EXERCISE PROMPT: This exercise calls for every line of the data below with the string "moved" in it.

(Object change listings)
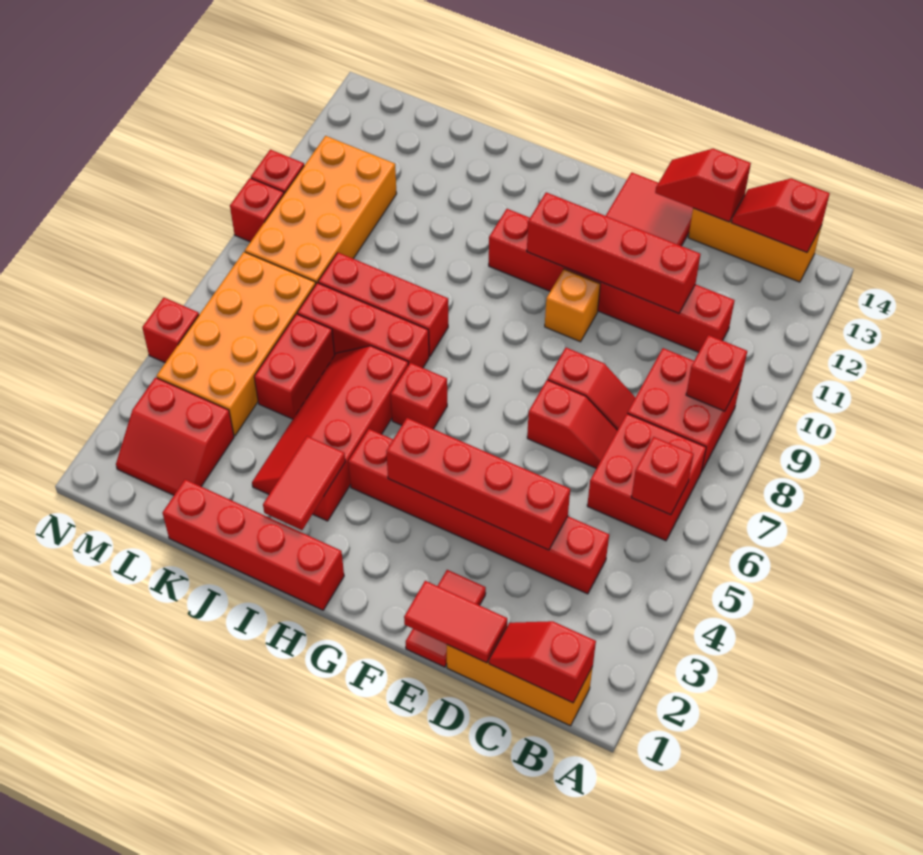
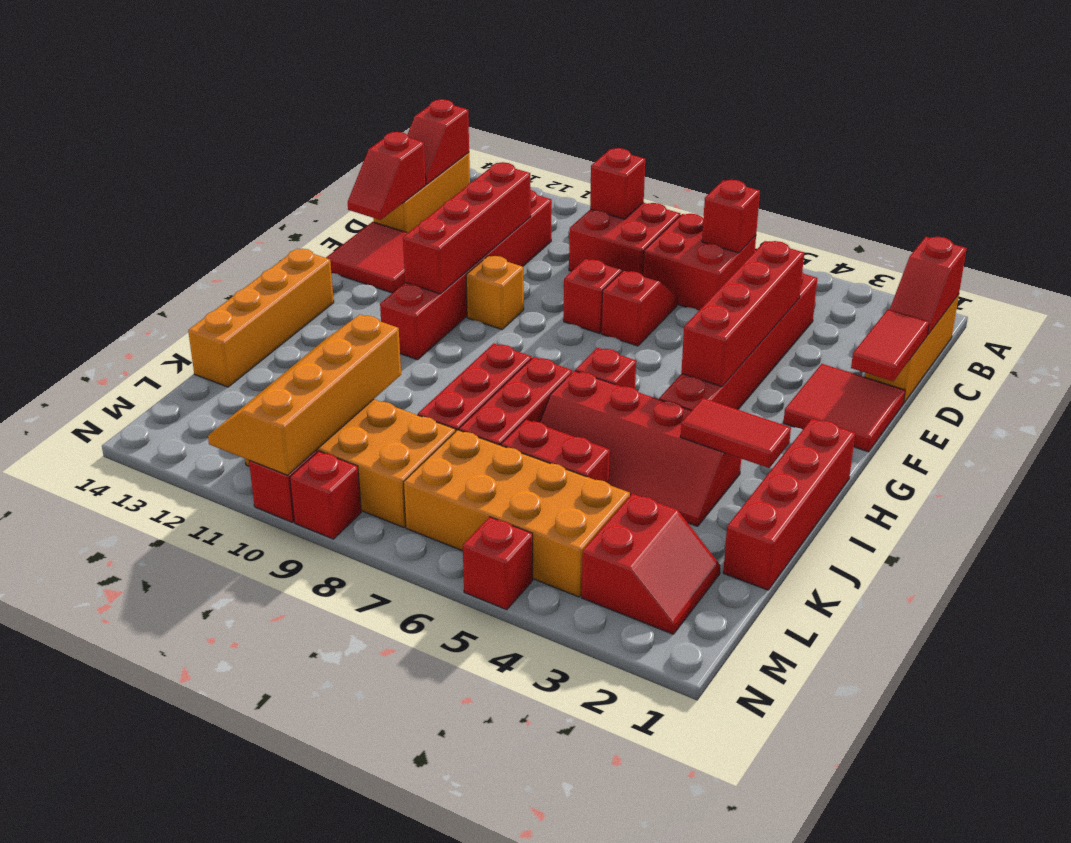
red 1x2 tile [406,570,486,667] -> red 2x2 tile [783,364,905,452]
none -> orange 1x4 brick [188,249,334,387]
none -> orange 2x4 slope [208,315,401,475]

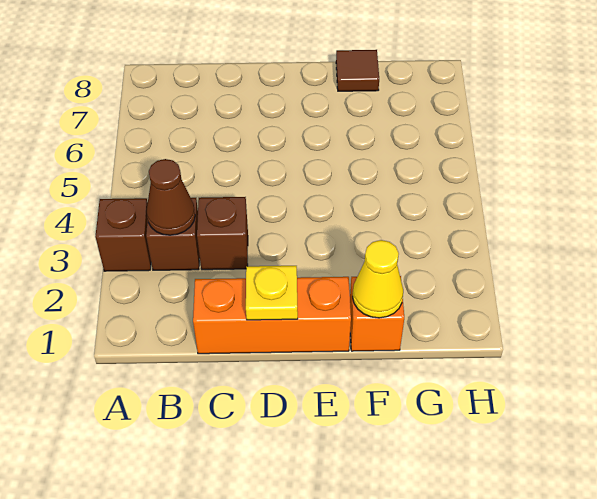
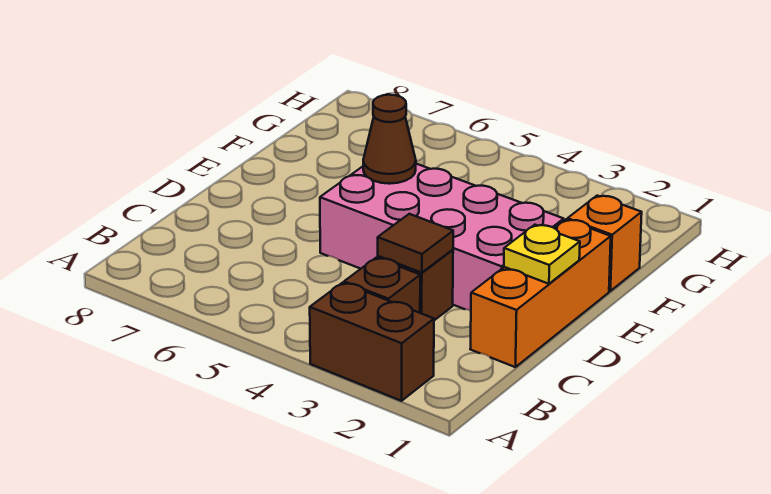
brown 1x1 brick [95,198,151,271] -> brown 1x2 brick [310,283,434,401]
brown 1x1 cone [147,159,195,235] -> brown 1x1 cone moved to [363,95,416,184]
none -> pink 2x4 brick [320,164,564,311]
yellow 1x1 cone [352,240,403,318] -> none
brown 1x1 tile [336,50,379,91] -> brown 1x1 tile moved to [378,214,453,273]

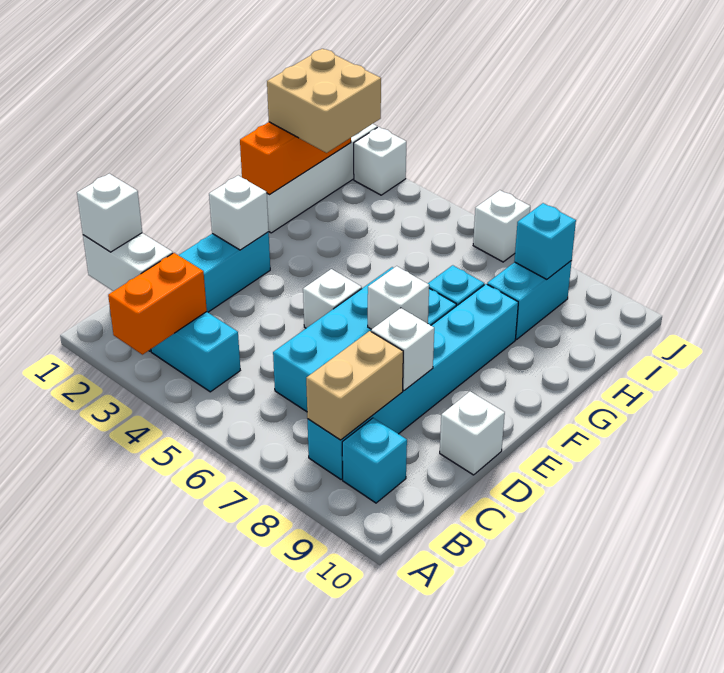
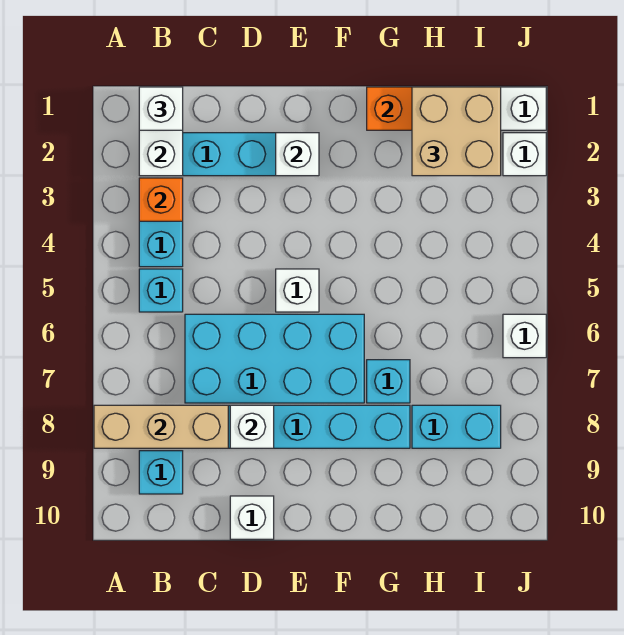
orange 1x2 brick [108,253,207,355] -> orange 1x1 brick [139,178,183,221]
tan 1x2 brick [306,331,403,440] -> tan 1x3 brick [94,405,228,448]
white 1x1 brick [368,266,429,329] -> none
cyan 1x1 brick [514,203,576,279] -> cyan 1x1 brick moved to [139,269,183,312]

RESULT OF THE TASK:
brown 1x1 cone [147,159,195,235] -> brown 1x1 cone moved to [363,95,416,184]
brown 1x1 tile [336,50,379,91] -> brown 1x1 tile moved to [378,214,453,273]
cyan 1x1 brick [514,203,576,279] -> cyan 1x1 brick moved to [139,269,183,312]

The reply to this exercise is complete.